* [WORK ORDER] Leave every picture out and return the rest of the listing verbatim.
--- PROVIDED RECORDS ---
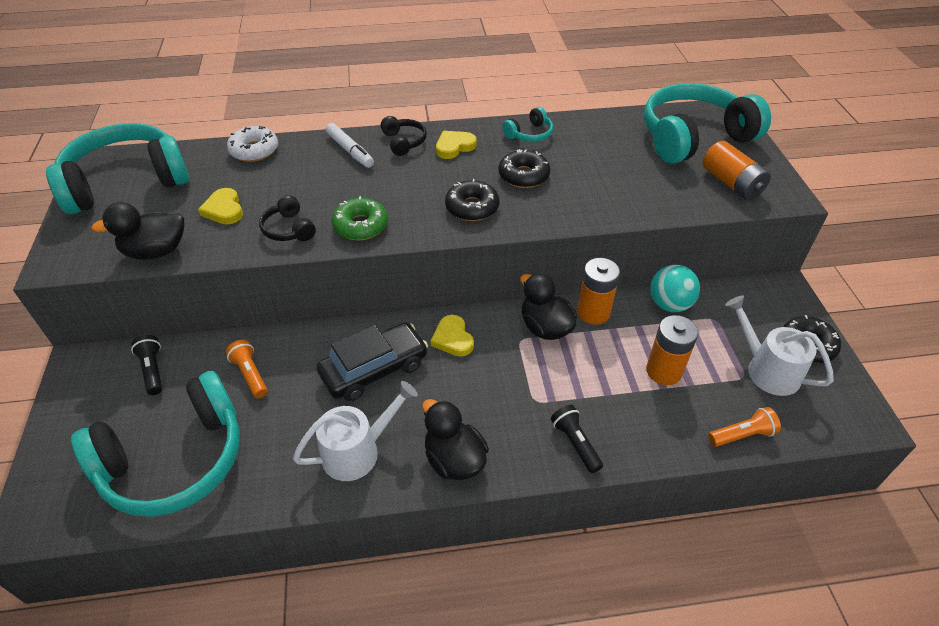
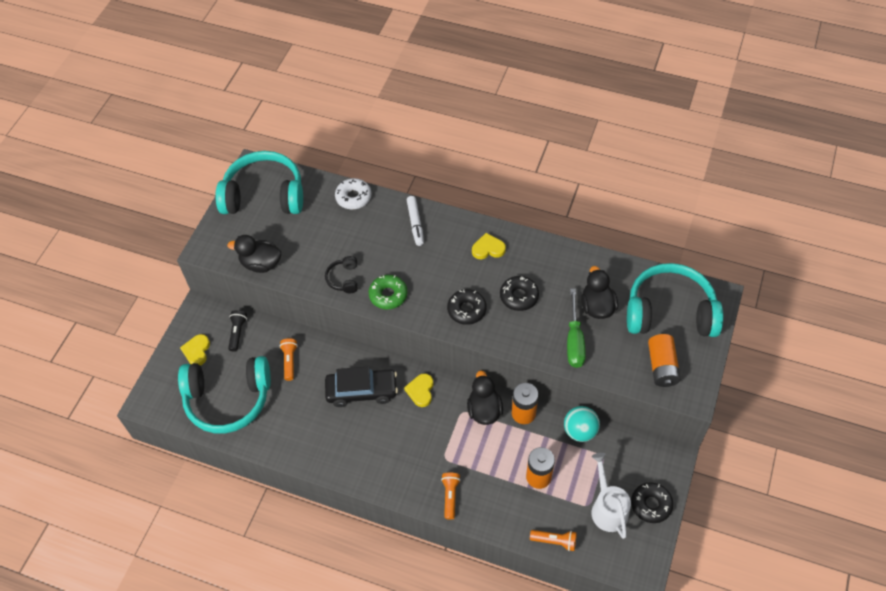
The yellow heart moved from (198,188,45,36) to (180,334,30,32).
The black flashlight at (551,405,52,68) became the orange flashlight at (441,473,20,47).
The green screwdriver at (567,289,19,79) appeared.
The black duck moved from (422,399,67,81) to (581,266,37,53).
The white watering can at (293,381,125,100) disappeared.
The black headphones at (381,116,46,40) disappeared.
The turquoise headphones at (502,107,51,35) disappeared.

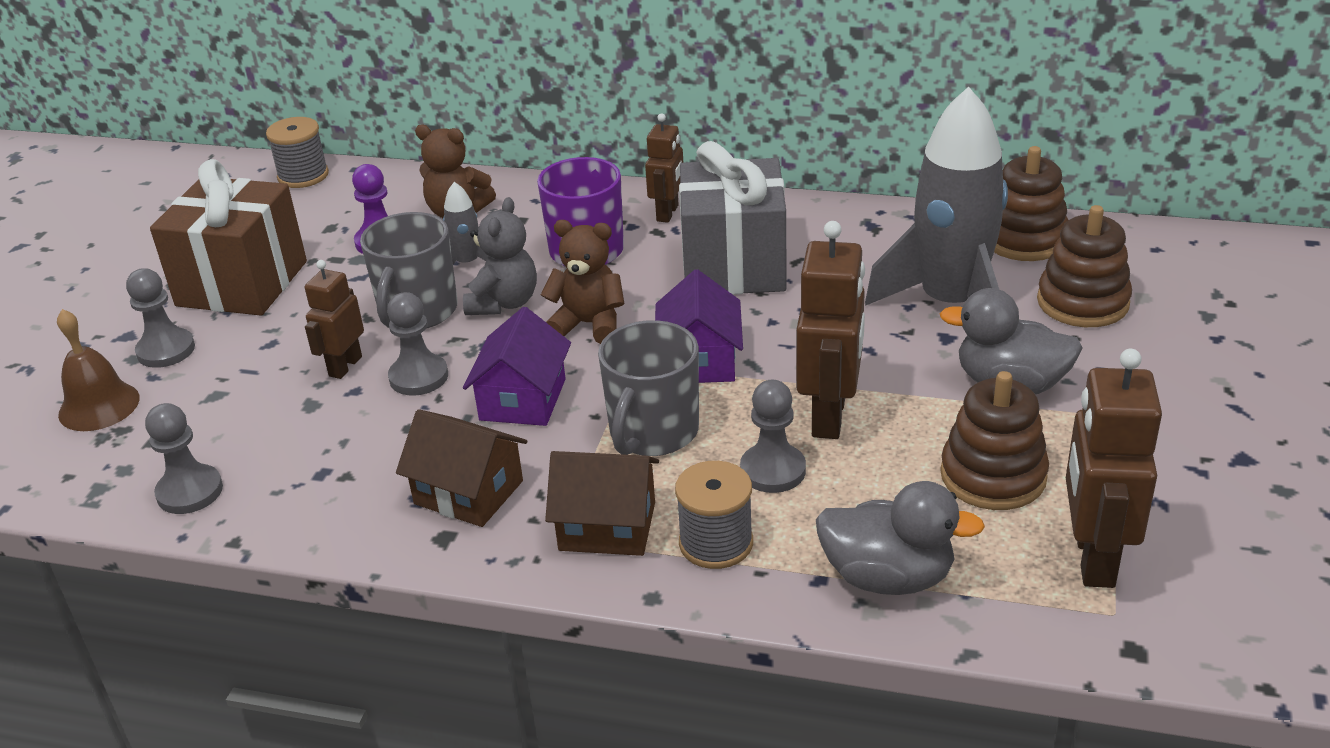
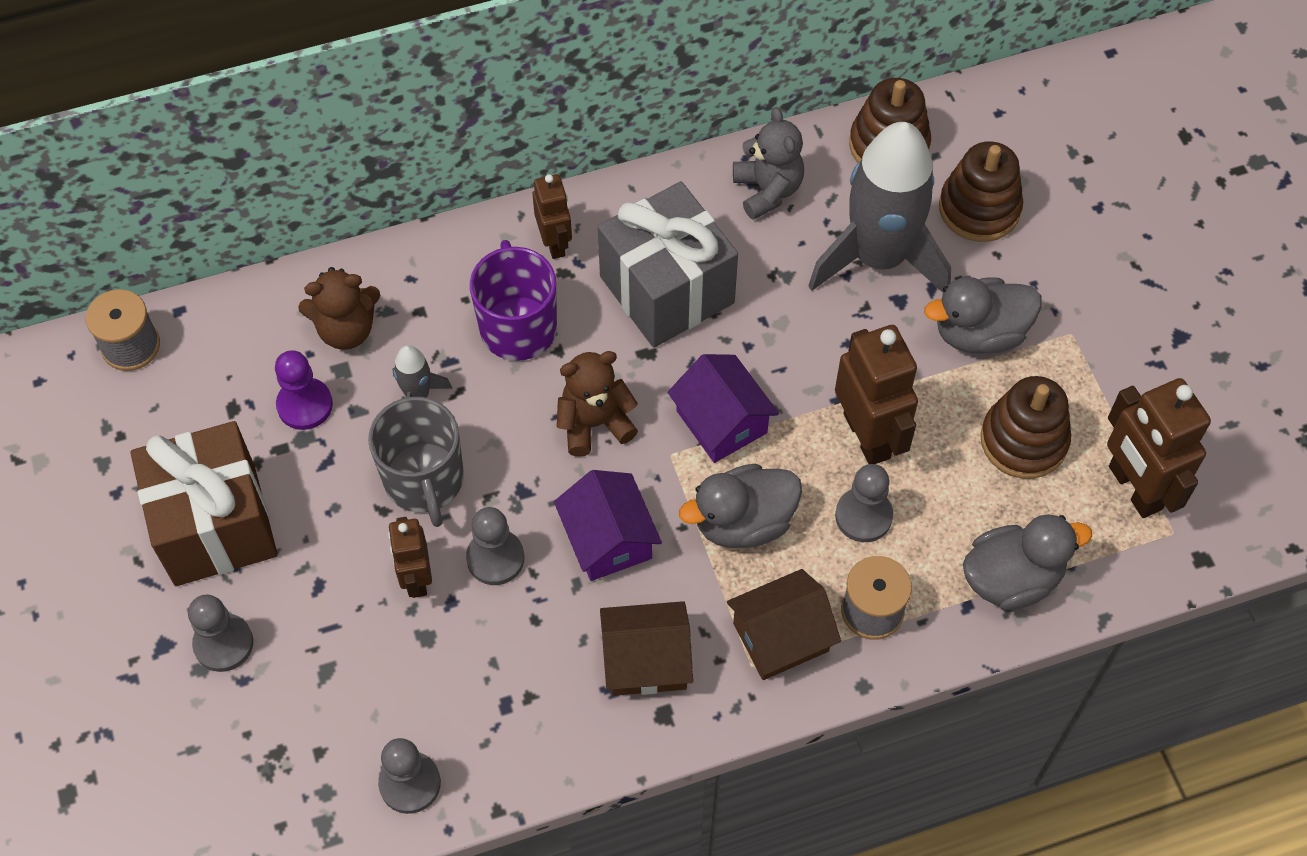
The grey mug at (598,320,101,136) was replaced by the grey duck at (679,464,123,84).
The grey teddy bear moved from (463,197,74,118) to (733,107,71,113).
The brown bell at (57,309,83,122) disappeared.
---
* [SOLUTION TO THE EXERCISE]
The yellow heart moved from (198,188,45,36) to (180,334,30,32).
The black flashlight at (551,405,52,68) became the orange flashlight at (441,473,20,47).
The green screwdriver at (567,289,19,79) appeared.
The black duck moved from (422,399,67,81) to (581,266,37,53).
The white watering can at (293,381,125,100) disappeared.
The black headphones at (381,116,46,40) disappeared.
The turquoise headphones at (502,107,51,35) disappeared.

The grey mug at (598,320,101,136) was replaced by the grey duck at (679,464,123,84).
The grey teddy bear moved from (463,197,74,118) to (733,107,71,113).
The brown bell at (57,309,83,122) disappeared.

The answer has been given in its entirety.